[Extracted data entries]

________

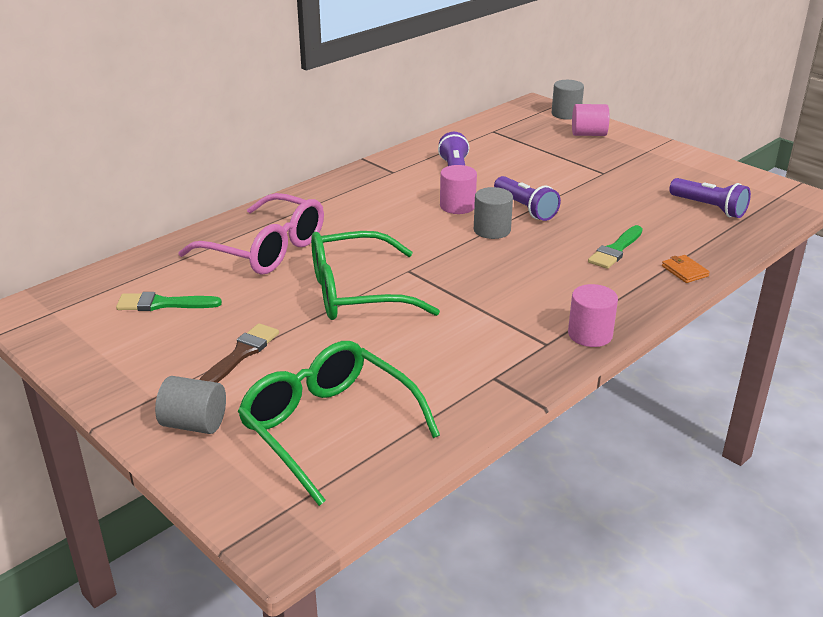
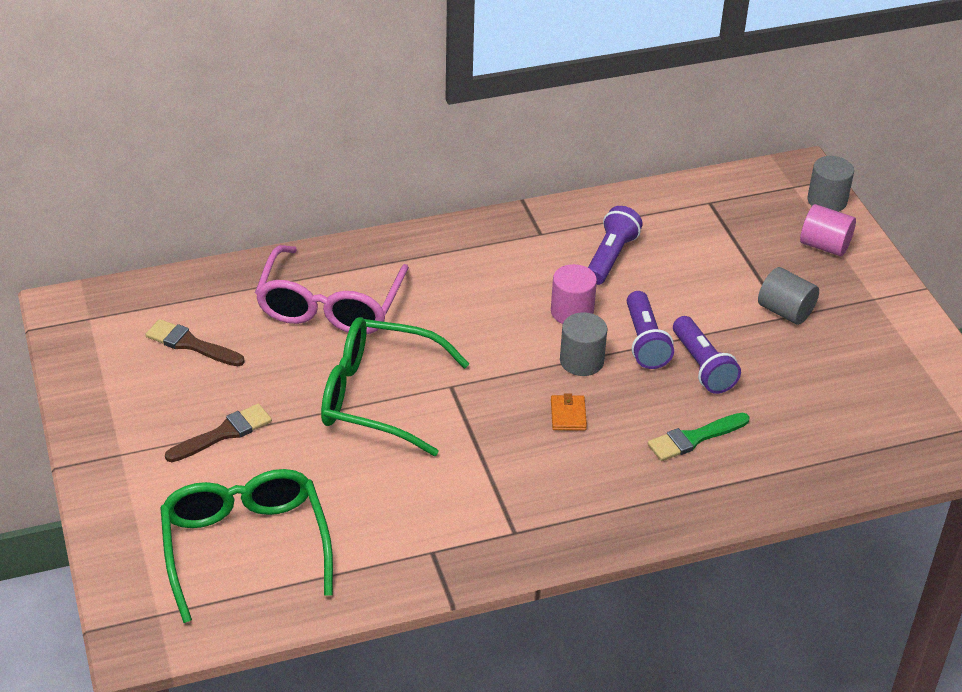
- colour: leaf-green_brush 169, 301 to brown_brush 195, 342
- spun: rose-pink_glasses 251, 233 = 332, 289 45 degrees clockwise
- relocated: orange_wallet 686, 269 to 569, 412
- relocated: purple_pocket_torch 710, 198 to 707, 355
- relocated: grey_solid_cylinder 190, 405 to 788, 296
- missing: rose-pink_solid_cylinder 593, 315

________

▶ **Work instructions**
Reproduce exactly the line bearing "- relocated: grey_solid_cylinder" and all the lines that come after it in the records above; add nothing.

▶ **Task response**
- relocated: grey_solid_cylinder 190, 405 to 788, 296
- missing: rose-pink_solid_cylinder 593, 315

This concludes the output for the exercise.